● Work instructions: Will you return, word for word, only the lines from the top of the data below down to and including the one with "Someone swapped the pufozuda"?

Information supplied START

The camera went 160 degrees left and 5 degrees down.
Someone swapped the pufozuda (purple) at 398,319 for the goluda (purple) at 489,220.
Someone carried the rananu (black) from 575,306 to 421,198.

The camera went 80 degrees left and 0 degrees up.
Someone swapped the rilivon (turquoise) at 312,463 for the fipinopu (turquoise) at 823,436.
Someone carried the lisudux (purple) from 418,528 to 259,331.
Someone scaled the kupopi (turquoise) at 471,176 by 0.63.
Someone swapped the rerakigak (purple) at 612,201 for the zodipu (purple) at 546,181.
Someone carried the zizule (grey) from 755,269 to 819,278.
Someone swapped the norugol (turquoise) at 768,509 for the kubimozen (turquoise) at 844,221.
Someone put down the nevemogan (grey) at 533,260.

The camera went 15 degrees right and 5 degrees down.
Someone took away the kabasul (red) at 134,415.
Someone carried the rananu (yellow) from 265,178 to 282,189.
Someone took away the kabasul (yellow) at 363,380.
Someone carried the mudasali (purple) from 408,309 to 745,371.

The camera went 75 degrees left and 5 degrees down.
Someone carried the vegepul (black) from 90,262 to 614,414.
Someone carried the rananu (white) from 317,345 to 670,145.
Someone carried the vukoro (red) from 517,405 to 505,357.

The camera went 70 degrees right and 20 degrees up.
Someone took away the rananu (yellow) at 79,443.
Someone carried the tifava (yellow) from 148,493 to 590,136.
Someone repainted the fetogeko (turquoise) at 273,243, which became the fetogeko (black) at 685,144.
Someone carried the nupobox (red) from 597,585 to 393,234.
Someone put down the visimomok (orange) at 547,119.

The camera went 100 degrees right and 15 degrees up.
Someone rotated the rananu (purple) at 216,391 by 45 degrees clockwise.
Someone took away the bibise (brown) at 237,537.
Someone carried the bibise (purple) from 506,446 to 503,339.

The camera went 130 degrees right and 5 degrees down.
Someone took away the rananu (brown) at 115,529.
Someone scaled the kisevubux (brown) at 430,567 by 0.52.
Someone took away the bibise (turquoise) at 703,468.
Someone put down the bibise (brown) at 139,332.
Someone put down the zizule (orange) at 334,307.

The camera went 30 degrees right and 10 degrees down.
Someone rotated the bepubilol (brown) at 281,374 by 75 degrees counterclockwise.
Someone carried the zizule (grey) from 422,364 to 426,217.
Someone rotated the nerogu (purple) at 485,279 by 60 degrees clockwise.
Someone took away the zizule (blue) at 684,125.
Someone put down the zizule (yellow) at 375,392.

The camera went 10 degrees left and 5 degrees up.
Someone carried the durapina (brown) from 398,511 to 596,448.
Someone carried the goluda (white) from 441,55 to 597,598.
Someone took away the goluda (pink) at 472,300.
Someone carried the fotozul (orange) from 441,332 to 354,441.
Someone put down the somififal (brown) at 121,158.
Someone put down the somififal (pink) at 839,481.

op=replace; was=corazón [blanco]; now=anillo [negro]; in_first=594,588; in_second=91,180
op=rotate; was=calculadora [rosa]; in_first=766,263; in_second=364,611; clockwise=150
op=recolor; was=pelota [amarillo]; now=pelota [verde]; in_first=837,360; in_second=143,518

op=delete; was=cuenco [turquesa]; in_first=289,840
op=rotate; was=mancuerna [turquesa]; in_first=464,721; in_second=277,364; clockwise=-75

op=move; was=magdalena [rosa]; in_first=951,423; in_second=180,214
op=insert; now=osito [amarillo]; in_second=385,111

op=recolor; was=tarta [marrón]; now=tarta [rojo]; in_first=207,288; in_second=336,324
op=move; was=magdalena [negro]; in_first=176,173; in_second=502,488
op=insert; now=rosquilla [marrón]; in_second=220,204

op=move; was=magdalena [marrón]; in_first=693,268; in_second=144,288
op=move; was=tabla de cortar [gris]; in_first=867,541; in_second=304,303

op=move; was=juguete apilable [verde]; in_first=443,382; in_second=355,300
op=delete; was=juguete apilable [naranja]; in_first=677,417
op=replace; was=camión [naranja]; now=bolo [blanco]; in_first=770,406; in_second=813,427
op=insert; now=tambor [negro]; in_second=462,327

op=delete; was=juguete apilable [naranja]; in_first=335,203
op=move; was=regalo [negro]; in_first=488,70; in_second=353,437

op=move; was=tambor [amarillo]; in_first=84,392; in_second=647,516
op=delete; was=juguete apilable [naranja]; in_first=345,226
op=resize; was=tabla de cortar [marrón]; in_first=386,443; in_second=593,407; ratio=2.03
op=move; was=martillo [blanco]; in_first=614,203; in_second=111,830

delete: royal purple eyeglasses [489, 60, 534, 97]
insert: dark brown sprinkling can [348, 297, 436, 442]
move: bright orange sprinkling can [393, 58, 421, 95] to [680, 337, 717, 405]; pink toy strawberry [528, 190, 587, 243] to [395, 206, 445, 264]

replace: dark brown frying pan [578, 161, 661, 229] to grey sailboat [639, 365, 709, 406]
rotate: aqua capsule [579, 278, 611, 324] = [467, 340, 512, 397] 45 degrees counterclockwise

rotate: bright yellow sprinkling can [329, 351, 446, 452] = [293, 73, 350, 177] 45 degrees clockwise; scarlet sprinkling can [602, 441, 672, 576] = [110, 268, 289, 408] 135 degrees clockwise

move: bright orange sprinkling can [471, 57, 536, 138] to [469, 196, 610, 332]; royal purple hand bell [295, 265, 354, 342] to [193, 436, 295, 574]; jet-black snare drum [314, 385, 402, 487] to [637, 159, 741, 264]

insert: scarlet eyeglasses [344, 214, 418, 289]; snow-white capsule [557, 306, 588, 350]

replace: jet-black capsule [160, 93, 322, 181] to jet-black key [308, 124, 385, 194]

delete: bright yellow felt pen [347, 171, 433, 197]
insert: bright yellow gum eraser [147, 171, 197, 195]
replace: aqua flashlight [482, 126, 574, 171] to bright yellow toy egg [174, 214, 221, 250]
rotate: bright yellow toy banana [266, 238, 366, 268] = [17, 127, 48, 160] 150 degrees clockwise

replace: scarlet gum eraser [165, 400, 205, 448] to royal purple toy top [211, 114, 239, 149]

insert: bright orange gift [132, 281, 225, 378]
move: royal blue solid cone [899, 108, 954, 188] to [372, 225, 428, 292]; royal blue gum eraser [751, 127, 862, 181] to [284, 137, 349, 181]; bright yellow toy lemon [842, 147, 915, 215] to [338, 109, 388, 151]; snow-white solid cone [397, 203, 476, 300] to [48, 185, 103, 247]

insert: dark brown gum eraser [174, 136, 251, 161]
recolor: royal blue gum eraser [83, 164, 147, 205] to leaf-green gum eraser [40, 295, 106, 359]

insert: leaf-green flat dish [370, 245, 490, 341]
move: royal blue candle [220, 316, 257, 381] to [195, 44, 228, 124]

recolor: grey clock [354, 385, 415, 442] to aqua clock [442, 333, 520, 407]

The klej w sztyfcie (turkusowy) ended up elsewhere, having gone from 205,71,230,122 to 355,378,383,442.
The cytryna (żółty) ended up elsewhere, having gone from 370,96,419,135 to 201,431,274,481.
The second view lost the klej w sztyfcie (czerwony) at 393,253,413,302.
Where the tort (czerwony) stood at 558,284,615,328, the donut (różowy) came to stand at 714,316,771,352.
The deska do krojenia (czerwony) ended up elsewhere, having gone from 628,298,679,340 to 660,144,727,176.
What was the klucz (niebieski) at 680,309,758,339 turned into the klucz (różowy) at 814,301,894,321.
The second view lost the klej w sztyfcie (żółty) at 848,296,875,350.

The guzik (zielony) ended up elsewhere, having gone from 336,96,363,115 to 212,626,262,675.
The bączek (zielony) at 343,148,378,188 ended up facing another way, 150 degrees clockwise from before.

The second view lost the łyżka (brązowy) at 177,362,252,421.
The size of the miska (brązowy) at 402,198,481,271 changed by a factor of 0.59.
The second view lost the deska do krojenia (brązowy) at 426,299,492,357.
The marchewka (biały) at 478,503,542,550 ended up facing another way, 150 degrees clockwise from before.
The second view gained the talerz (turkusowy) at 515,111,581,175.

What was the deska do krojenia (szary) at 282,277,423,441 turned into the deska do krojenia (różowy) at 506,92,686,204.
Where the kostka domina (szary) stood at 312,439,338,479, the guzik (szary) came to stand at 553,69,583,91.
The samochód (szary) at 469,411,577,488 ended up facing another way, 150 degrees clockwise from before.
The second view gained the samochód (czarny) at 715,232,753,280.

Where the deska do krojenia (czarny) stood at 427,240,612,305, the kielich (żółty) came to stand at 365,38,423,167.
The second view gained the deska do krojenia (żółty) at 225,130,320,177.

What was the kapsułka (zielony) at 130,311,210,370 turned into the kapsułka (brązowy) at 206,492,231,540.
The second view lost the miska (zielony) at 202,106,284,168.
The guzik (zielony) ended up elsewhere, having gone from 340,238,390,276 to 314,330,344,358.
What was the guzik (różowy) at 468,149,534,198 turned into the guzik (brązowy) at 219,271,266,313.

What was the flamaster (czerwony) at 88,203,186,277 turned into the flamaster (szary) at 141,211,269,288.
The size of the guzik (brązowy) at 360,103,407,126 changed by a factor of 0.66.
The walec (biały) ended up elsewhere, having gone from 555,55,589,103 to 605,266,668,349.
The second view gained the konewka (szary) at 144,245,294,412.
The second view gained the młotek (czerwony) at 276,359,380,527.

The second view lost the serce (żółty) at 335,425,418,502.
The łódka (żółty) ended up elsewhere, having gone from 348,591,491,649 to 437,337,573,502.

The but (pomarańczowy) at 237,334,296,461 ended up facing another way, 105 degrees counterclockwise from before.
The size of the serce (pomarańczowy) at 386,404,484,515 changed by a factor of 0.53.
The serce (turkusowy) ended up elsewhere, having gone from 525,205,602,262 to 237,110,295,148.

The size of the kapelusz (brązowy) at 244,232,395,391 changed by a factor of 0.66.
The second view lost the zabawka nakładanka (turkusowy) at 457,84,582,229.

Information supplied END

● Answer space:
The camera went 160 degrees left and 5 degrees down.
Someone swapped the pufozuda (purple) at 398,319 for the goluda (purple) at 489,220.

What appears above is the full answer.